- **Provided entries**:
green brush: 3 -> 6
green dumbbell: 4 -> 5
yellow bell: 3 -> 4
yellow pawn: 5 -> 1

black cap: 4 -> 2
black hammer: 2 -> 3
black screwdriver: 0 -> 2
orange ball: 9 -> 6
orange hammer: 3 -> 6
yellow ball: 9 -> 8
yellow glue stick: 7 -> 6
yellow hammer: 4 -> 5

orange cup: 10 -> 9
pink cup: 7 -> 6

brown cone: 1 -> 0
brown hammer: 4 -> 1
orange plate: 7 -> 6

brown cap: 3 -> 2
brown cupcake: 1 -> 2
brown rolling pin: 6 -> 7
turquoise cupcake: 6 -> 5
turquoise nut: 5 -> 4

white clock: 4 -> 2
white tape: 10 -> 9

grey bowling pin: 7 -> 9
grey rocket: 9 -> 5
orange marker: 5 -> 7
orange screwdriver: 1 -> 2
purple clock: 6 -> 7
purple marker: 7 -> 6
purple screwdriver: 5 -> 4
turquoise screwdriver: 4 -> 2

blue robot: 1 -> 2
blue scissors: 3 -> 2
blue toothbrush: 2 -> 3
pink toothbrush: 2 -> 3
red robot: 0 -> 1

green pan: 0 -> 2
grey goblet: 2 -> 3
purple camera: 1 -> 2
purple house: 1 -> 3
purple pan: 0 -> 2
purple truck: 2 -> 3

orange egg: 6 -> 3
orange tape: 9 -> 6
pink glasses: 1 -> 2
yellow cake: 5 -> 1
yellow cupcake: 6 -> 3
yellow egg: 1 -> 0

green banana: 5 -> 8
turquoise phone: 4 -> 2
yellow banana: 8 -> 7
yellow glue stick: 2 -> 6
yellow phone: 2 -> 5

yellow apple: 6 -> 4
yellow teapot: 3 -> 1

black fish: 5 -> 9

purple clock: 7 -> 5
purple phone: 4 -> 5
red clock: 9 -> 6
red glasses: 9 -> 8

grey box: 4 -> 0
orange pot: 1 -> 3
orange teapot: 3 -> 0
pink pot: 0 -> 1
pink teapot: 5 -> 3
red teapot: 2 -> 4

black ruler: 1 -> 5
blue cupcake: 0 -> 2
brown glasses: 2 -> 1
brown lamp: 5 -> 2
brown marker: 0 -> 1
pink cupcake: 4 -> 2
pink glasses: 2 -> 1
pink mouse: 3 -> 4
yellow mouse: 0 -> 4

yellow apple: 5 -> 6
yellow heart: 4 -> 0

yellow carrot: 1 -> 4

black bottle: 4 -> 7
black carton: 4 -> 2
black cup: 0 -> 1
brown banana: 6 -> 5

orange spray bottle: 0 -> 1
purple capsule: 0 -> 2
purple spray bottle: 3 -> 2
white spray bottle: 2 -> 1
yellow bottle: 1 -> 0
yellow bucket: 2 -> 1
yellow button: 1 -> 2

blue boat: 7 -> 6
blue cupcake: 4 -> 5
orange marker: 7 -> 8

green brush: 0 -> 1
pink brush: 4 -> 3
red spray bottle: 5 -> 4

- **Requirement**: Please transcribe the listing in full. Keep each line exact.

- **Result of this task**:
green brush: 3 -> 6
green dumbbell: 4 -> 5
yellow bell: 3 -> 4
yellow pawn: 5 -> 1

black cap: 4 -> 2
black hammer: 2 -> 3
black screwdriver: 0 -> 2
orange ball: 9 -> 6
orange hammer: 3 -> 6
yellow ball: 9 -> 8
yellow glue stick: 7 -> 6
yellow hammer: 4 -> 5

orange cup: 10 -> 9
pink cup: 7 -> 6

brown cone: 1 -> 0
brown hammer: 4 -> 1
orange plate: 7 -> 6

brown cap: 3 -> 2
brown cupcake: 1 -> 2
brown rolling pin: 6 -> 7
turquoise cupcake: 6 -> 5
turquoise nut: 5 -> 4

white clock: 4 -> 2
white tape: 10 -> 9

grey bowling pin: 7 -> 9
grey rocket: 9 -> 5
orange marker: 5 -> 7
orange screwdriver: 1 -> 2
purple clock: 6 -> 7
purple marker: 7 -> 6
purple screwdriver: 5 -> 4
turquoise screwdriver: 4 -> 2

blue robot: 1 -> 2
blue scissors: 3 -> 2
blue toothbrush: 2 -> 3
pink toothbrush: 2 -> 3
red robot: 0 -> 1

green pan: 0 -> 2
grey goblet: 2 -> 3
purple camera: 1 -> 2
purple house: 1 -> 3
purple pan: 0 -> 2
purple truck: 2 -> 3

orange egg: 6 -> 3
orange tape: 9 -> 6
pink glasses: 1 -> 2
yellow cake: 5 -> 1
yellow cupcake: 6 -> 3
yellow egg: 1 -> 0

green banana: 5 -> 8
turquoise phone: 4 -> 2
yellow banana: 8 -> 7
yellow glue stick: 2 -> 6
yellow phone: 2 -> 5

yellow apple: 6 -> 4
yellow teapot: 3 -> 1

black fish: 5 -> 9

purple clock: 7 -> 5
purple phone: 4 -> 5
red clock: 9 -> 6
red glasses: 9 -> 8

grey box: 4 -> 0
orange pot: 1 -> 3
orange teapot: 3 -> 0
pink pot: 0 -> 1
pink teapot: 5 -> 3
red teapot: 2 -> 4

black ruler: 1 -> 5
blue cupcake: 0 -> 2
brown glasses: 2 -> 1
brown lamp: 5 -> 2
brown marker: 0 -> 1
pink cupcake: 4 -> 2
pink glasses: 2 -> 1
pink mouse: 3 -> 4
yellow mouse: 0 -> 4

yellow apple: 5 -> 6
yellow heart: 4 -> 0

yellow carrot: 1 -> 4

black bottle: 4 -> 7
black carton: 4 -> 2
black cup: 0 -> 1
brown banana: 6 -> 5

orange spray bottle: 0 -> 1
purple capsule: 0 -> 2
purple spray bottle: 3 -> 2
white spray bottle: 2 -> 1
yellow bottle: 1 -> 0
yellow bucket: 2 -> 1
yellow button: 1 -> 2

blue boat: 7 -> 6
blue cupcake: 4 -> 5
orange marker: 7 -> 8

green brush: 0 -> 1
pink brush: 4 -> 3
red spray bottle: 5 -> 4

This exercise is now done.